*TO DO:* Quote the records that follow in full, leaving the pictures out.

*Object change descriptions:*
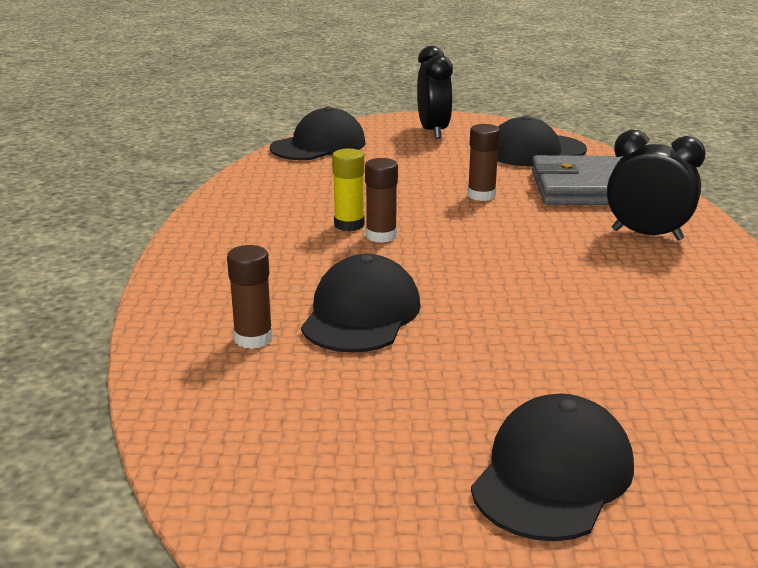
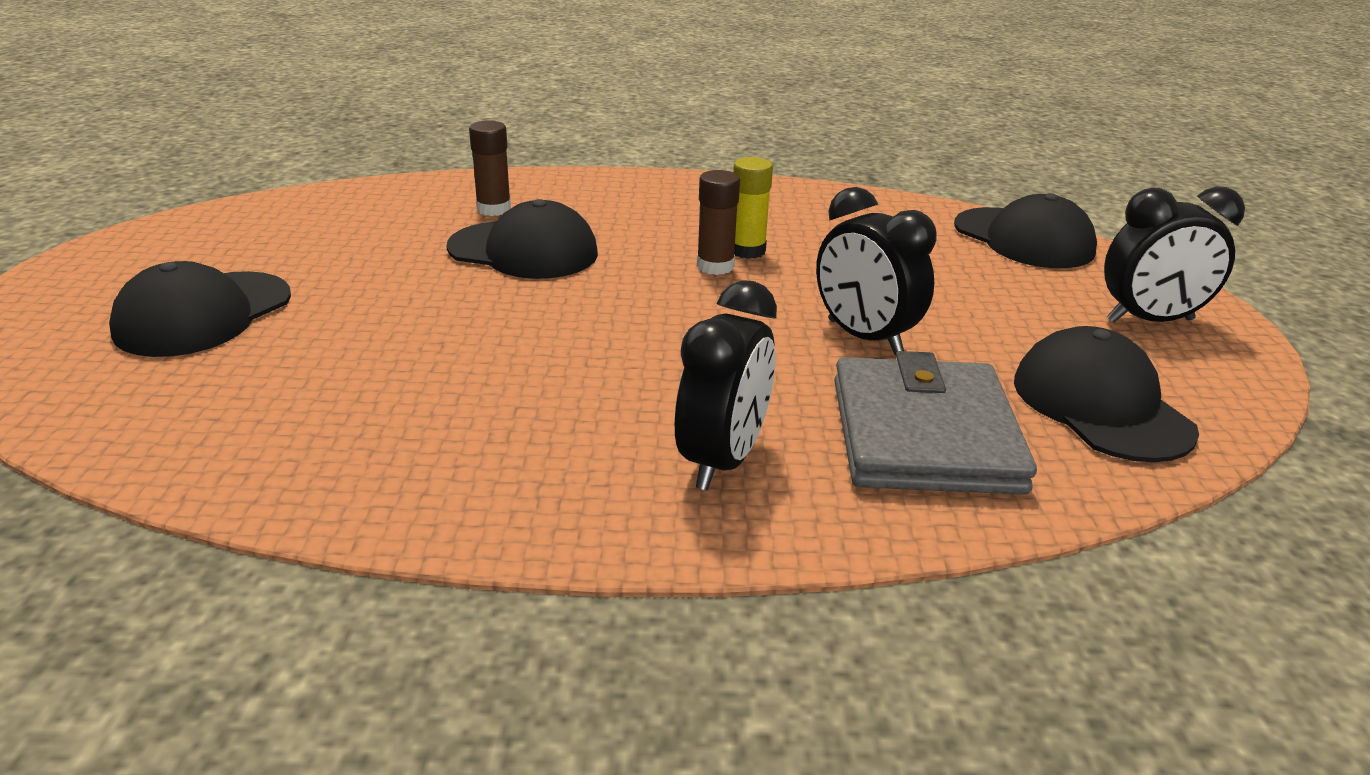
camera: 90 degrees right, 5 degrees up
(481, 195) = (864, 337): brown glue stick -> black clock
(553, 475) = (203, 314): black cap -> black cap turned 90 degrees clockwise

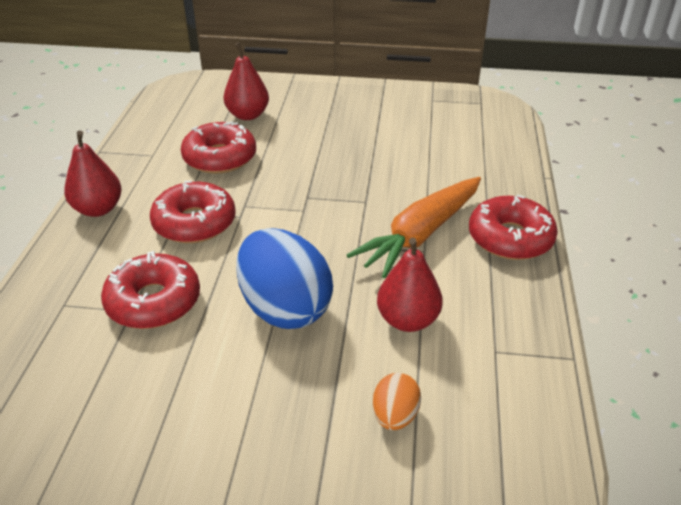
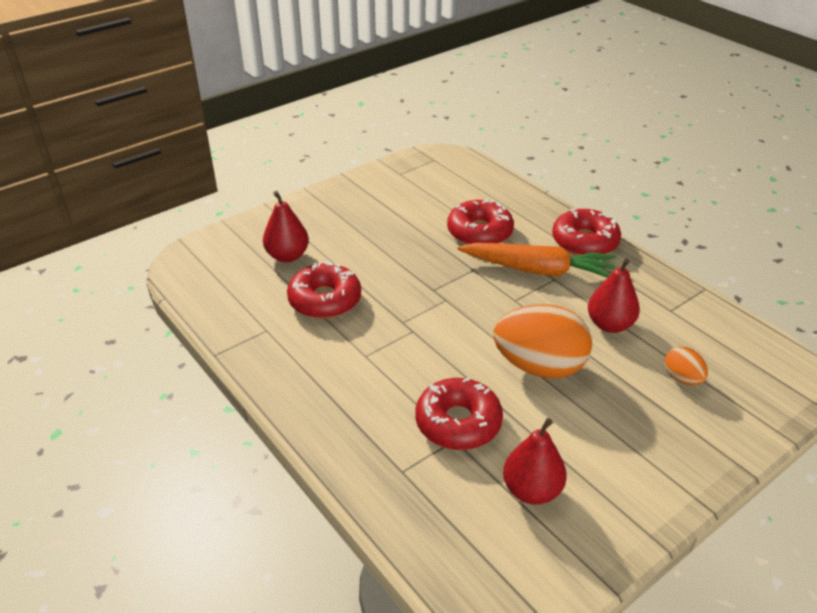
camera: 45 degrees left, 0 degrees up
(98, 209) = (301, 395): red pear -> red pear (532, 490)
(194, 223) = (391, 356): red donut -> red donut (479, 232)
(285, 308) = (539, 366): blue egg -> orange egg
(421, 234) = (538, 270): orange carrot -> orange carrot turned 75 degrees counterclockwise

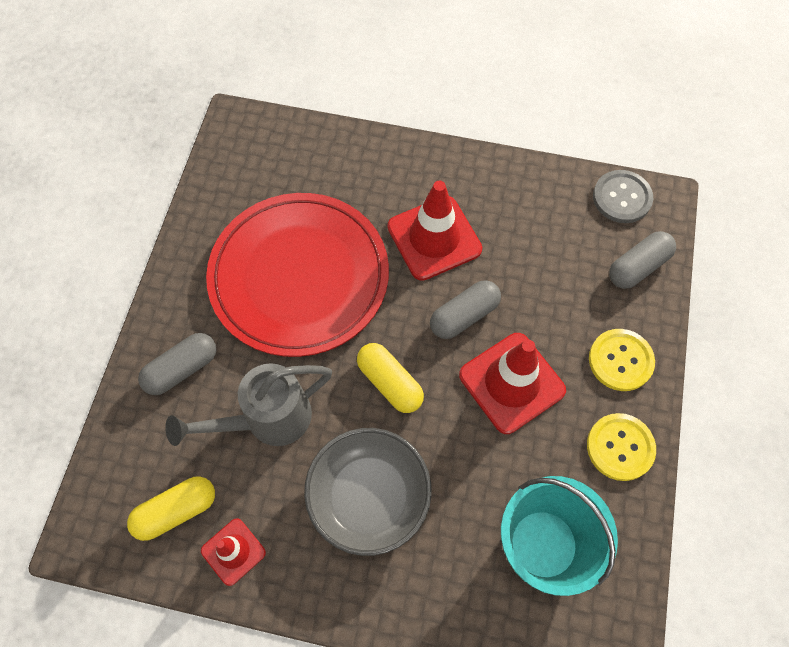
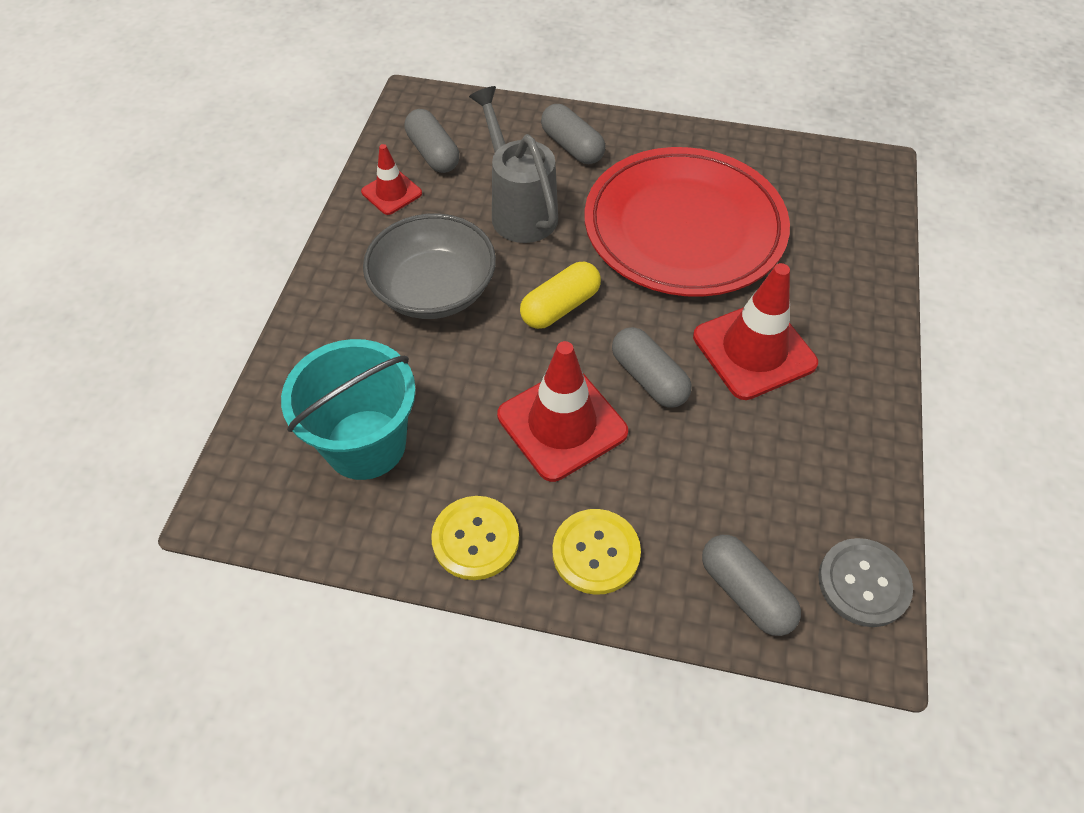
camera: 90 degrees right, 10 degrees down
(176, 511) = (433, 153): yellow capsule -> grey capsule

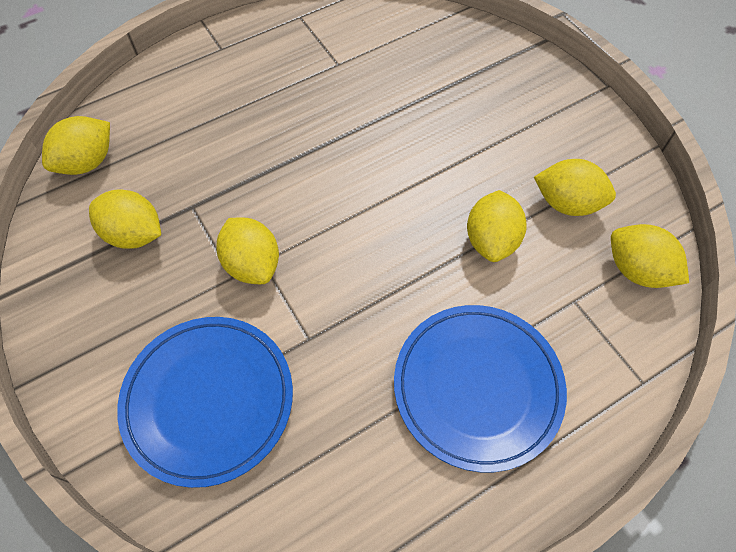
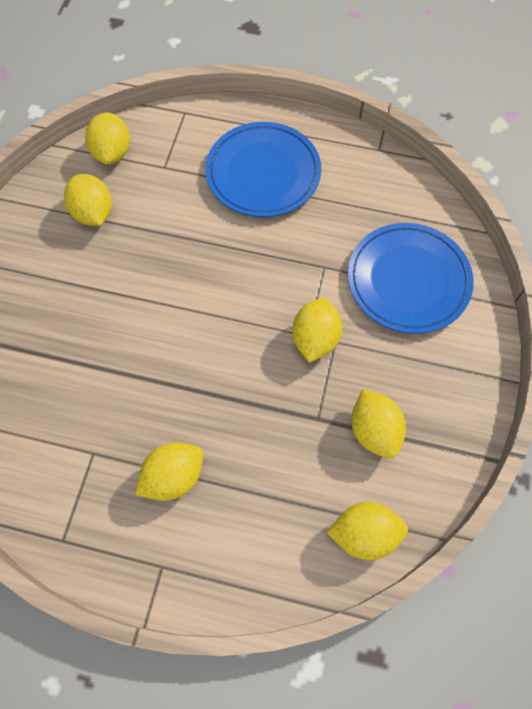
camera: 135 degrees left, 5 degrees up
(491, 240) = (163, 231): yellow lemon -> yellow lemon (173, 476)

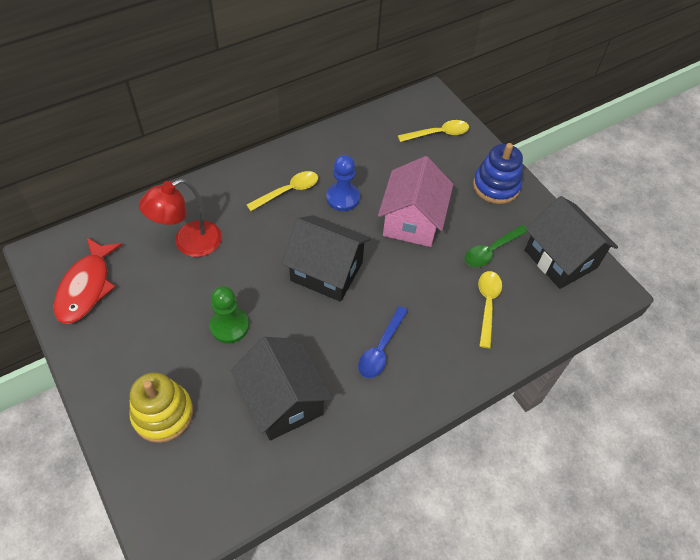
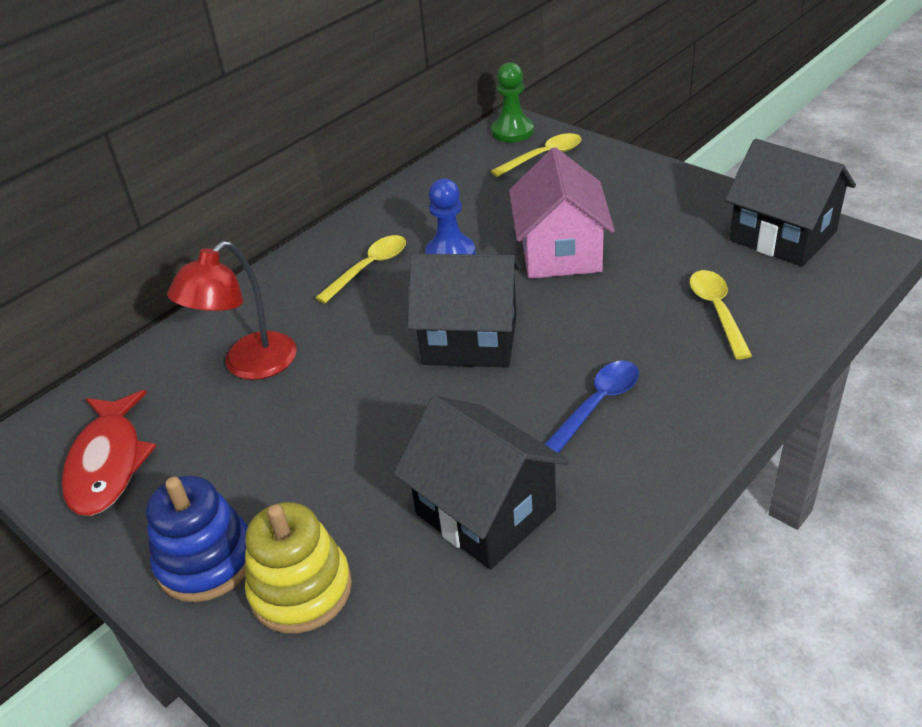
camera: 10 degrees left, 15 degrees down
(229, 326) = (356, 445): green pawn -> green pawn (512, 131)
(381, 349) = (597, 404): blue spoon -> blue spoon turned 150 degrees counterclockwise
(491, 251) = (686, 253): green spoon -> none
(496, 186) = (651, 187): blue stacking toy -> blue stacking toy (206, 561)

*ANSWER SPACE:*
camera: 90 degrees right, 5 degrees up
(481, 195) = (864, 337): brown glue stick -> black clock
(553, 475) = (203, 314): black cap -> black cap turned 90 degrees clockwise

camera: 45 degrees left, 0 degrees up
(98, 209) = (301, 395): red pear -> red pear (532, 490)
(194, 223) = (391, 356): red donut -> red donut (479, 232)
(285, 308) = (539, 366): blue egg -> orange egg
(421, 234) = (538, 270): orange carrot -> orange carrot turned 75 degrees counterclockwise

camera: 90 degrees right, 10 degrees down
(176, 511) = (433, 153): yellow capsule -> grey capsule

camera: 135 degrees left, 5 degrees up
(491, 240) = (163, 231): yellow lemon -> yellow lemon (173, 476)

camera: 10 degrees left, 15 degrees down
(229, 326) = (356, 445): green pawn -> green pawn (512, 131)
(381, 349) = (597, 404): blue spoon -> blue spoon turned 150 degrees counterclockwise
(491, 251) = (686, 253): green spoon -> none
(496, 186) = (651, 187): blue stacking toy -> blue stacking toy (206, 561)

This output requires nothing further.